** Task objective **
Images excepted, the data below must be repeated exactly.

** Dataset **

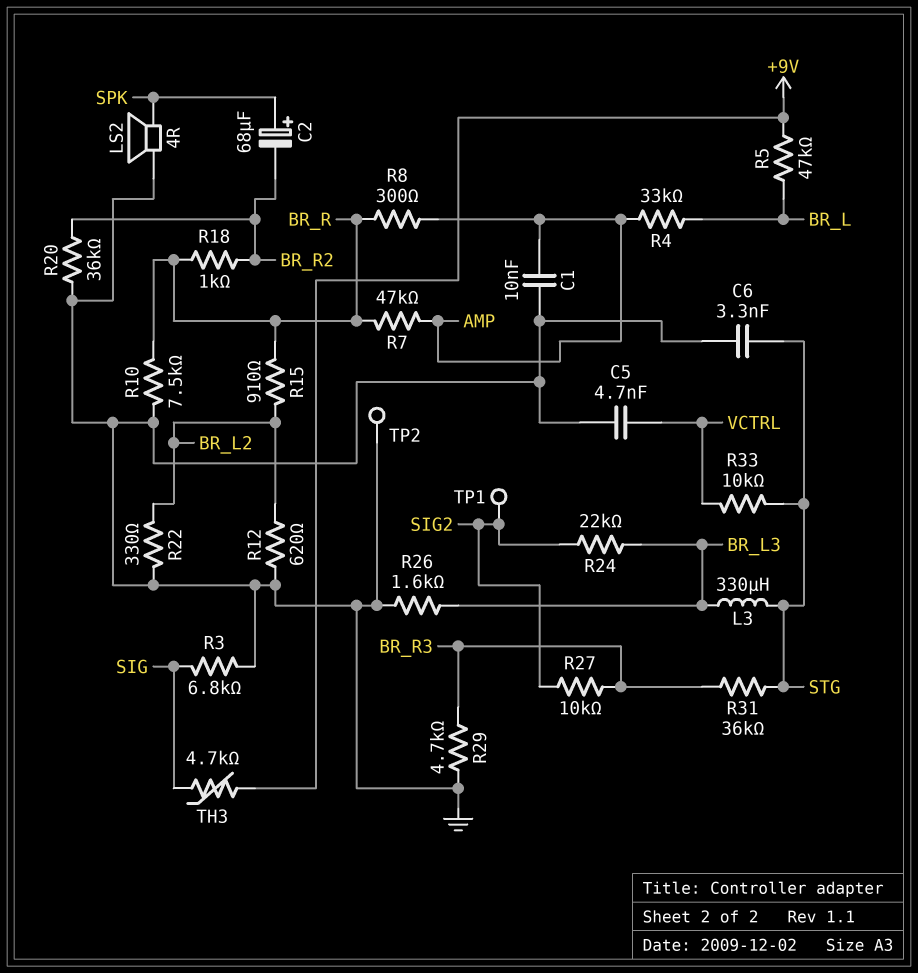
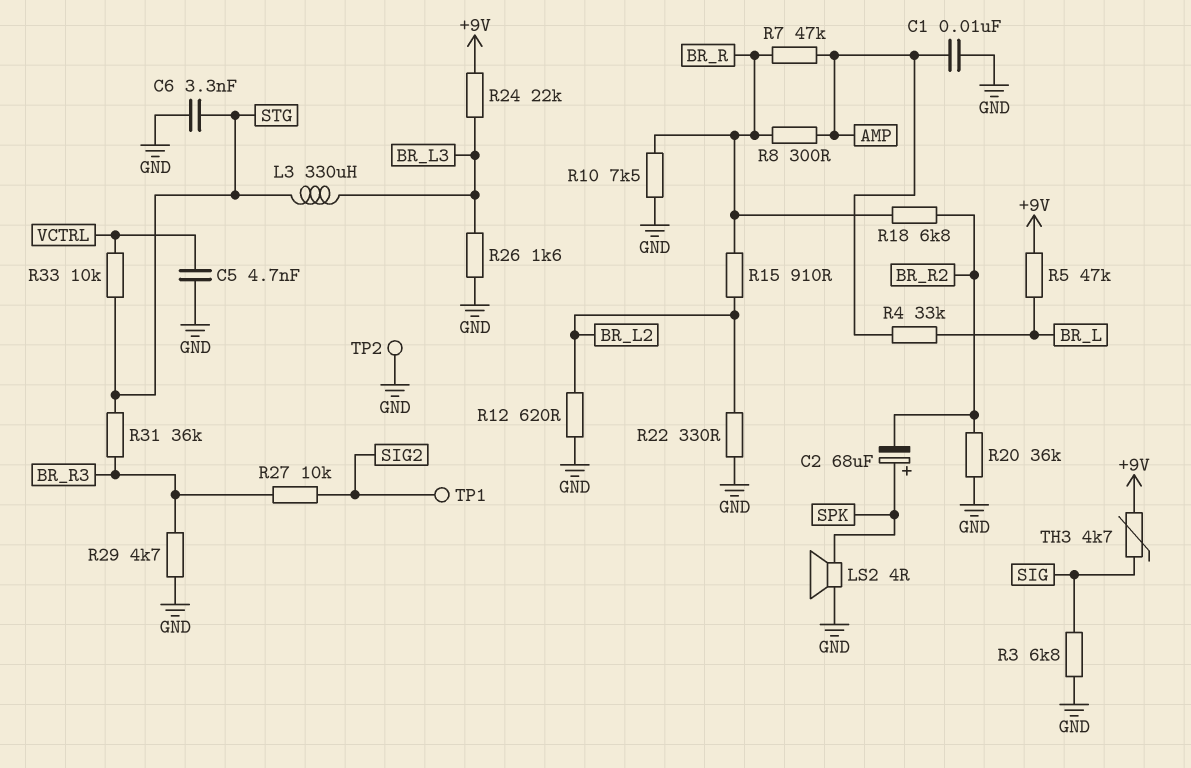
R18: 1k (BR_R, BR_R2) -> 6.8k (BR_R, BR_R2)
R24: 22k (BR_L3, SIG2) -> 22k (+9V, BR_L3)

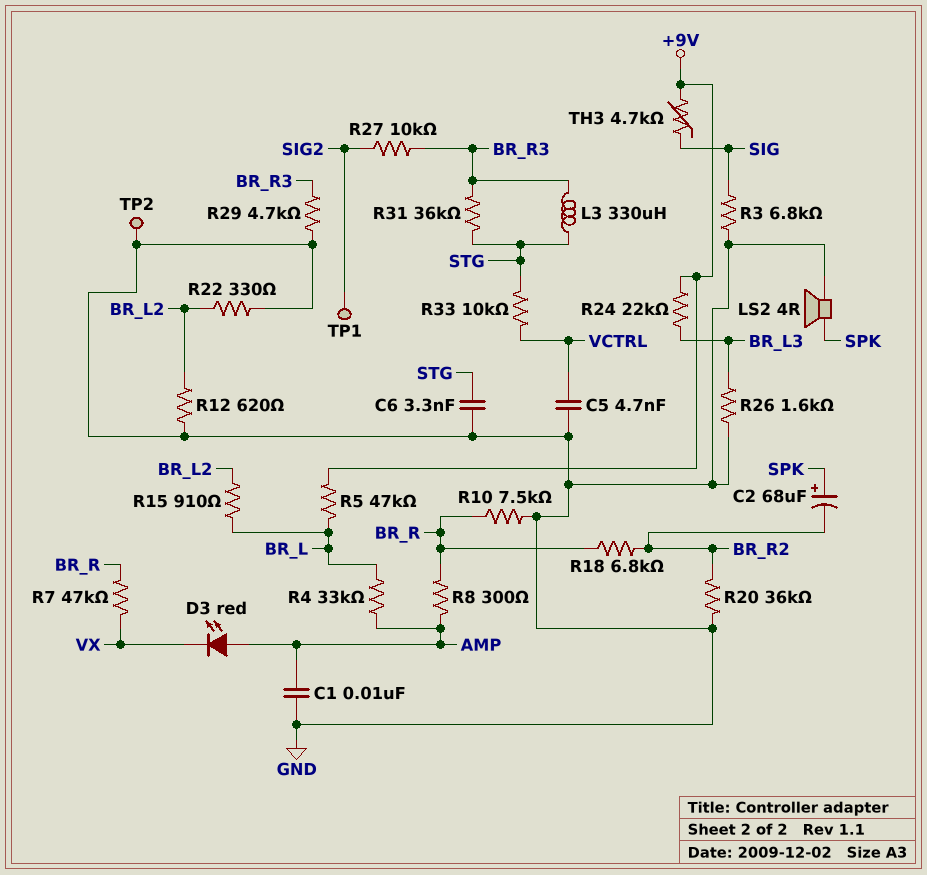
D3: none -> LED red (A AMP, K VX)
L3: 330uH (BR_L3, STG) -> 330uH (BR_R3, STG)
R7: 47k (AMP, BR_R) -> 47k (BR_R, VX)
R15: 910 (BR_L2, BR_R) -> 910 (BR_L, BR_L2)

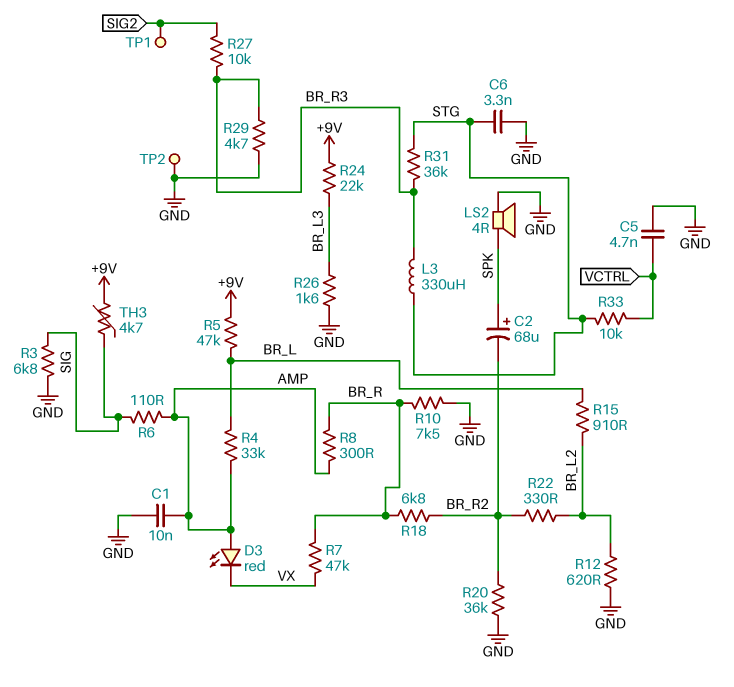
R6: none -> 110 (AMP, SIG)
R22: 330 (BR_L2, GND) -> 330 (BR_L2, BR_R2)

** Task response **
R18: 1k (BR_R, BR_R2) -> 6.8k (BR_R, BR_R2)
R24: 22k (BR_L3, SIG2) -> 22k (+9V, BR_L3)

D3: none -> LED red (A AMP, K VX)
L3: 330uH (BR_L3, STG) -> 330uH (BR_R3, STG)
R7: 47k (AMP, BR_R) -> 47k (BR_R, VX)
R15: 910 (BR_L2, BR_R) -> 910 (BR_L, BR_L2)

R6: none -> 110 (AMP, SIG)
R22: 330 (BR_L2, GND) -> 330 (BR_L2, BR_R2)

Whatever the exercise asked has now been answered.